## TASK DETAILS
Review the material line by line. Identify and copy every line that contains the string "plus".

## TASK DATA
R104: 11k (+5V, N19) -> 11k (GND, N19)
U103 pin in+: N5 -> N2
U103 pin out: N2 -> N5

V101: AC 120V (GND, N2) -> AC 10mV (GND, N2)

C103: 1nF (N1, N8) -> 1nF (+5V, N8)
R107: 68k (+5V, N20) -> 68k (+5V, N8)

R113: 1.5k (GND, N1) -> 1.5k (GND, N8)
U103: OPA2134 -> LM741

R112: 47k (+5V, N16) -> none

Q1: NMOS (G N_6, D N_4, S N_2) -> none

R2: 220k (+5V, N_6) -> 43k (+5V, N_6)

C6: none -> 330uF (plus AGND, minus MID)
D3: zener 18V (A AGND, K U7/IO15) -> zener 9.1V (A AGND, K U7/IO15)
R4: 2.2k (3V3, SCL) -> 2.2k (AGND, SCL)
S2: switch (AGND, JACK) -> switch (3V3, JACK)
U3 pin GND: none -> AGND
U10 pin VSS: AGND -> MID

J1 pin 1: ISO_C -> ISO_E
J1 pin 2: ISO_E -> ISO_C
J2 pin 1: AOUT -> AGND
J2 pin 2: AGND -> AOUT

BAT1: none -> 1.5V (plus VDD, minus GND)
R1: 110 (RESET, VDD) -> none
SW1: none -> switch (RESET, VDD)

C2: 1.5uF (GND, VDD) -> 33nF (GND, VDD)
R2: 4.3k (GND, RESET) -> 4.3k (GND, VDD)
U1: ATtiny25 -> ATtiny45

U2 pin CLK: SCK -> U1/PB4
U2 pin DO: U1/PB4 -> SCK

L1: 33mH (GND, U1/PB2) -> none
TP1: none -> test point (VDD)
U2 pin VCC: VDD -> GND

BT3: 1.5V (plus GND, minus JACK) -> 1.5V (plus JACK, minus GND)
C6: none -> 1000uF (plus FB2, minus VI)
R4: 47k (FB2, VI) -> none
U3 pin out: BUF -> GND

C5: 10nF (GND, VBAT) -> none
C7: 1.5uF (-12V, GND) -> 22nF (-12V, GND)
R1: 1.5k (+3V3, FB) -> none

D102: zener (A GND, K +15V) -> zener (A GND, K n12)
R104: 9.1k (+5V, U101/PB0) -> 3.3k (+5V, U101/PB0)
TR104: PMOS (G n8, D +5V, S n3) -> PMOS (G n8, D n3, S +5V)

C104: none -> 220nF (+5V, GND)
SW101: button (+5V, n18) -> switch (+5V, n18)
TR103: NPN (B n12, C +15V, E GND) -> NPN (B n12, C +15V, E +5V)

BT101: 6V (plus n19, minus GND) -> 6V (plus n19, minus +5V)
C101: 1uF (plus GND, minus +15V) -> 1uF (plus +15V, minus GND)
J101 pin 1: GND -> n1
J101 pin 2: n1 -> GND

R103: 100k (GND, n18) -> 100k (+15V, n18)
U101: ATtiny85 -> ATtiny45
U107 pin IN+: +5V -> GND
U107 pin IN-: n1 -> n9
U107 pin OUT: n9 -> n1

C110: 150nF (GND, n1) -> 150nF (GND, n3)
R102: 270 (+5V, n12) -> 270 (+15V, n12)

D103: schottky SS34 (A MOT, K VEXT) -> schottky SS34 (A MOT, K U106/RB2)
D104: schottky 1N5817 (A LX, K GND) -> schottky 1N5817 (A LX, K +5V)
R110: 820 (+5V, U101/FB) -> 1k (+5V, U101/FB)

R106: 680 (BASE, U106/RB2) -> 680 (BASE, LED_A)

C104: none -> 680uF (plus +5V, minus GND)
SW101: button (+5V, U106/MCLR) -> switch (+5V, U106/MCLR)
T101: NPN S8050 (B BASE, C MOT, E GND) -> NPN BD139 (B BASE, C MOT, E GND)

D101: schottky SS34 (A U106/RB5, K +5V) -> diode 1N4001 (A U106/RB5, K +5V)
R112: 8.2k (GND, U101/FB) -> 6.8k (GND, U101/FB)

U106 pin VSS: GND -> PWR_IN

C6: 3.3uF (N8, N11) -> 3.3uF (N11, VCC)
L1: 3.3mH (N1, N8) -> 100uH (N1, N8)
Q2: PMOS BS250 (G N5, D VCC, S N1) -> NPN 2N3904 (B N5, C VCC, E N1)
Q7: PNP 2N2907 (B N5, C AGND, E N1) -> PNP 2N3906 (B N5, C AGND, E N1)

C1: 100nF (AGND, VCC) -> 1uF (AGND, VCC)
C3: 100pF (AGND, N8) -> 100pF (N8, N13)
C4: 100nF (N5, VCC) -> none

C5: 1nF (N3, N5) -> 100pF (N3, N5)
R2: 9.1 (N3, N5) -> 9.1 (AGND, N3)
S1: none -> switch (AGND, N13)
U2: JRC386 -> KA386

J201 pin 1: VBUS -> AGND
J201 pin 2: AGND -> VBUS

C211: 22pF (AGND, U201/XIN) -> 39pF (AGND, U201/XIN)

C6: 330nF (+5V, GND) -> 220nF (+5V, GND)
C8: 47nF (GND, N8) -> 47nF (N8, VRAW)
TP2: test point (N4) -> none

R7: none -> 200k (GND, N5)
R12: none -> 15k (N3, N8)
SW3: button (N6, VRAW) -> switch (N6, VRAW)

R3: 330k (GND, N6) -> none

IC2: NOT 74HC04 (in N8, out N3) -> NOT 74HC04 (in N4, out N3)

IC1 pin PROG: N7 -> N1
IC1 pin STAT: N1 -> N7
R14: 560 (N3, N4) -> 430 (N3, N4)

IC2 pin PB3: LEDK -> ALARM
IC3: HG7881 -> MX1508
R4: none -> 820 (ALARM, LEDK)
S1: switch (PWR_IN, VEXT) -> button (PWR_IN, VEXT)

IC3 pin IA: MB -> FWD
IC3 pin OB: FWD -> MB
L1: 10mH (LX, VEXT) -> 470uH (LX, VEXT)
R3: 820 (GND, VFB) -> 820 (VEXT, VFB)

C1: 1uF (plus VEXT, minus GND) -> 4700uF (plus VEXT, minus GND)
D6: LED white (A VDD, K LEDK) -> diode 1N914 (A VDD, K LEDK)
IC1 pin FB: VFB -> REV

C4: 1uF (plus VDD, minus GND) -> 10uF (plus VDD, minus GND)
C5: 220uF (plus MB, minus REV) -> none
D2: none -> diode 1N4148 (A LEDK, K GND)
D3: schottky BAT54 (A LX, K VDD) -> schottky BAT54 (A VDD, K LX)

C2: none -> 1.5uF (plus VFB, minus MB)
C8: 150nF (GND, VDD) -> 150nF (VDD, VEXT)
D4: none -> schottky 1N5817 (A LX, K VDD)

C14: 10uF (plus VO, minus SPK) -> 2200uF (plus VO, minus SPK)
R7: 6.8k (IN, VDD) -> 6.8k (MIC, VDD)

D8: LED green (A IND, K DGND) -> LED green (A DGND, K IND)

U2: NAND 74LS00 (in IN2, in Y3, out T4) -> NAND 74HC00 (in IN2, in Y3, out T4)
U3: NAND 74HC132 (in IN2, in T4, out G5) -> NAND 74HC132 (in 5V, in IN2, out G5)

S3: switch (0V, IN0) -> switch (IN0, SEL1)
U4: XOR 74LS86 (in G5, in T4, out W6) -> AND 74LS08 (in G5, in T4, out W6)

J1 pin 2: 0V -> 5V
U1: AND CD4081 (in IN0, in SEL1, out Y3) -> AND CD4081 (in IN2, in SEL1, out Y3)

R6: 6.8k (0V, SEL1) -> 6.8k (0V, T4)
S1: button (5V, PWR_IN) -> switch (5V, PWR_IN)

## PROBLEM SOLUTION
C6: none -> 330uF (plus AGND, minus MID)
BAT1: none -> 1.5V (plus VDD, minus GND)
BT3: 1.5V (plus GND, minus JACK) -> 1.5V (plus JACK, minus GND)
C6: none -> 1000uF (plus FB2, minus VI)
BT101: 6V (plus n19, minus GND) -> 6V (plus n19, minus +5V)
C101: 1uF (plus GND, minus +15V) -> 1uF (plus +15V, minus GND)
C104: none -> 680uF (plus +5V, minus GND)
C1: 1uF (plus VEXT, minus GND) -> 4700uF (plus VEXT, minus GND)
C4: 1uF (plus VDD, minus GND) -> 10uF (plus VDD, minus GND)
C5: 220uF (plus MB, minus REV) -> none
C2: none -> 1.5uF (plus VFB, minus MB)
C14: 10uF (plus VO, minus SPK) -> 2200uF (plus VO, minus SPK)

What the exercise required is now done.